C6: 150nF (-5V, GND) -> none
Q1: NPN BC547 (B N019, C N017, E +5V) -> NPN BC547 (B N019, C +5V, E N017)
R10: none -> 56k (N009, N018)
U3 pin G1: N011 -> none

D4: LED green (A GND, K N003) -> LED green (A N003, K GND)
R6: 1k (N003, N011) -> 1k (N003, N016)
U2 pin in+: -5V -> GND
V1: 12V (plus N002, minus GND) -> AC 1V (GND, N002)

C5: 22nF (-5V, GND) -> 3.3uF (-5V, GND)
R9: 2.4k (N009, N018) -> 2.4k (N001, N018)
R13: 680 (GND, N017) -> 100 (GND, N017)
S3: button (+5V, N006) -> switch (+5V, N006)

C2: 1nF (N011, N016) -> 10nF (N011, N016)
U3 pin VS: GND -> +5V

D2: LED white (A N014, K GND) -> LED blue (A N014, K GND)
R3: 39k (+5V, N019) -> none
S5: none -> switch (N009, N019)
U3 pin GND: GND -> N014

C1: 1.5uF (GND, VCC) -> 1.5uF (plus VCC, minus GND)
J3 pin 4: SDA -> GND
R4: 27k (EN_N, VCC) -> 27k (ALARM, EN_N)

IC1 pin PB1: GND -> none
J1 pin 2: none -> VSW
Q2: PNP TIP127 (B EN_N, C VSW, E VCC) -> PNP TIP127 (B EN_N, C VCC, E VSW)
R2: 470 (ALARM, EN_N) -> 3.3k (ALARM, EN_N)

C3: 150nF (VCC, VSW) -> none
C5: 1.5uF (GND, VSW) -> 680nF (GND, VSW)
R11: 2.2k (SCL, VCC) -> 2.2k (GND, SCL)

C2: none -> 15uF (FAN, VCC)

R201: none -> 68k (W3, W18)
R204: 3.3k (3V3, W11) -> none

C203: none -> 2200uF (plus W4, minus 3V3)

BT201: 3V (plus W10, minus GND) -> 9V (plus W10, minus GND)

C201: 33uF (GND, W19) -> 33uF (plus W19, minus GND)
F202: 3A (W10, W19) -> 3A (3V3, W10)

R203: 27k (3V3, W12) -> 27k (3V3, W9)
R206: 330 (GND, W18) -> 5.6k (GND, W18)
++++
* _ABOUT THIS EXERCISE_:
From where "R9: 2.4k (N009, N018) -> 2.4k (N001, N018)" appears to the last line of the listing above, please write out every line exactly; leave out the rest.

* _EXERCISE RESPONSE_:
R9: 2.4k (N009, N018) -> 2.4k (N001, N018)
R13: 680 (GND, N017) -> 100 (GND, N017)
S3: button (+5V, N006) -> switch (+5V, N006)

C2: 1nF (N011, N016) -> 10nF (N011, N016)
U3 pin VS: GND -> +5V

D2: LED white (A N014, K GND) -> LED blue (A N014, K GND)
R3: 39k (+5V, N019) -> none
S5: none -> switch (N009, N019)
U3 pin GND: GND -> N014

C1: 1.5uF (GND, VCC) -> 1.5uF (plus VCC, minus GND)
J3 pin 4: SDA -> GND
R4: 27k (EN_N, VCC) -> 27k (ALARM, EN_N)

IC1 pin PB1: GND -> none
J1 pin 2: none -> VSW
Q2: PNP TIP127 (B EN_N, C VSW, E VCC) -> PNP TIP127 (B EN_N, C VCC, E VSW)
R2: 470 (ALARM, EN_N) -> 3.3k (ALARM, EN_N)

C3: 150nF (VCC, VSW) -> none
C5: 1.5uF (GND, VSW) -> 680nF (GND, VSW)
R11: 2.2k (SCL, VCC) -> 2.2k (GND, SCL)

C2: none -> 15uF (FAN, VCC)

R201: none -> 68k (W3, W18)
R204: 3.3k (3V3, W11) -> none

C203: none -> 2200uF (plus W4, minus 3V3)

BT201: 3V (plus W10, minus GND) -> 9V (plus W10, minus GND)

C201: 33uF (GND, W19) -> 33uF (plus W19, minus GND)
F202: 3A (W10, W19) -> 3A (3V3, W10)

R203: 27k (3V3, W12) -> 27k (3V3, W9)
R206: 330 (GND, W18) -> 5.6k (GND, W18)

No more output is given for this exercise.